** Opening RECORDS TO PROCESS block **

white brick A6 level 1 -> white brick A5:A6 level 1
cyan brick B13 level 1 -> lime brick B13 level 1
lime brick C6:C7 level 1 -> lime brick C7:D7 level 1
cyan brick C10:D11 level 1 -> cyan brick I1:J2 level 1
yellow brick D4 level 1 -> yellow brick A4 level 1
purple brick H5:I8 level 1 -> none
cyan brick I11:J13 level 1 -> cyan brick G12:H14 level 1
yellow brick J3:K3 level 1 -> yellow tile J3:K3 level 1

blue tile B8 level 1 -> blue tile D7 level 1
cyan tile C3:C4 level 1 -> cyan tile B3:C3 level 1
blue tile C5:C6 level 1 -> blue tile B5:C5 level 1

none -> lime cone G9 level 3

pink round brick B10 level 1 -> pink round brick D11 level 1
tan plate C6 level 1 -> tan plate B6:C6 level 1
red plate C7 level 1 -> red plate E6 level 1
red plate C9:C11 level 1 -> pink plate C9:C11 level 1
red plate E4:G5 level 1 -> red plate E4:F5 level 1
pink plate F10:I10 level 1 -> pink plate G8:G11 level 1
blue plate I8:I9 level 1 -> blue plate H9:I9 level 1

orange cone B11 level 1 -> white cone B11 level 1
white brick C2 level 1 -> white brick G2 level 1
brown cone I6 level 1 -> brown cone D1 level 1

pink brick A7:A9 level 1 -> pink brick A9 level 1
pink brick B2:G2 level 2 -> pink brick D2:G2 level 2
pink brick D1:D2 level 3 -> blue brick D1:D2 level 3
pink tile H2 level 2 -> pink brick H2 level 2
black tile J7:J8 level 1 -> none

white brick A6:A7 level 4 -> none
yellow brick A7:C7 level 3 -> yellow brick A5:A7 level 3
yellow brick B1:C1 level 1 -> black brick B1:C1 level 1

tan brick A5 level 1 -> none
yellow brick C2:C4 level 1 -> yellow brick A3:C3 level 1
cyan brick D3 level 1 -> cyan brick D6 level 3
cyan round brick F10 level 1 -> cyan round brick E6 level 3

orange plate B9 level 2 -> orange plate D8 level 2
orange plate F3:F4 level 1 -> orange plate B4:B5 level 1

** Closing RECORDS TO PROCESS block **

ASSIGNMENT. The required output is the full set of entries, reproduced verbatim.

ANSWER BELOW.
white brick A6 level 1 -> white brick A5:A6 level 1
cyan brick B13 level 1 -> lime brick B13 level 1
lime brick C6:C7 level 1 -> lime brick C7:D7 level 1
cyan brick C10:D11 level 1 -> cyan brick I1:J2 level 1
yellow brick D4 level 1 -> yellow brick A4 level 1
purple brick H5:I8 level 1 -> none
cyan brick I11:J13 level 1 -> cyan brick G12:H14 level 1
yellow brick J3:K3 level 1 -> yellow tile J3:K3 level 1

blue tile B8 level 1 -> blue tile D7 level 1
cyan tile C3:C4 level 1 -> cyan tile B3:C3 level 1
blue tile C5:C6 level 1 -> blue tile B5:C5 level 1

none -> lime cone G9 level 3

pink round brick B10 level 1 -> pink round brick D11 level 1
tan plate C6 level 1 -> tan plate B6:C6 level 1
red plate C7 level 1 -> red plate E6 level 1
red plate C9:C11 level 1 -> pink plate C9:C11 level 1
red plate E4:G5 level 1 -> red plate E4:F5 level 1
pink plate F10:I10 level 1 -> pink plate G8:G11 level 1
blue plate I8:I9 level 1 -> blue plate H9:I9 level 1

orange cone B11 level 1 -> white cone B11 level 1
white brick C2 level 1 -> white brick G2 level 1
brown cone I6 level 1 -> brown cone D1 level 1

pink brick A7:A9 level 1 -> pink brick A9 level 1
pink brick B2:G2 level 2 -> pink brick D2:G2 level 2
pink brick D1:D2 level 3 -> blue brick D1:D2 level 3
pink tile H2 level 2 -> pink brick H2 level 2
black tile J7:J8 level 1 -> none

white brick A6:A7 level 4 -> none
yellow brick A7:C7 level 3 -> yellow brick A5:A7 level 3
yellow brick B1:C1 level 1 -> black brick B1:C1 level 1

tan brick A5 level 1 -> none
yellow brick C2:C4 level 1 -> yellow brick A3:C3 level 1
cyan brick D3 level 1 -> cyan brick D6 level 3
cyan round brick F10 level 1 -> cyan round brick E6 level 3

orange plate B9 level 2 -> orange plate D8 level 2
orange plate F3:F4 level 1 -> orange plate B4:B5 level 1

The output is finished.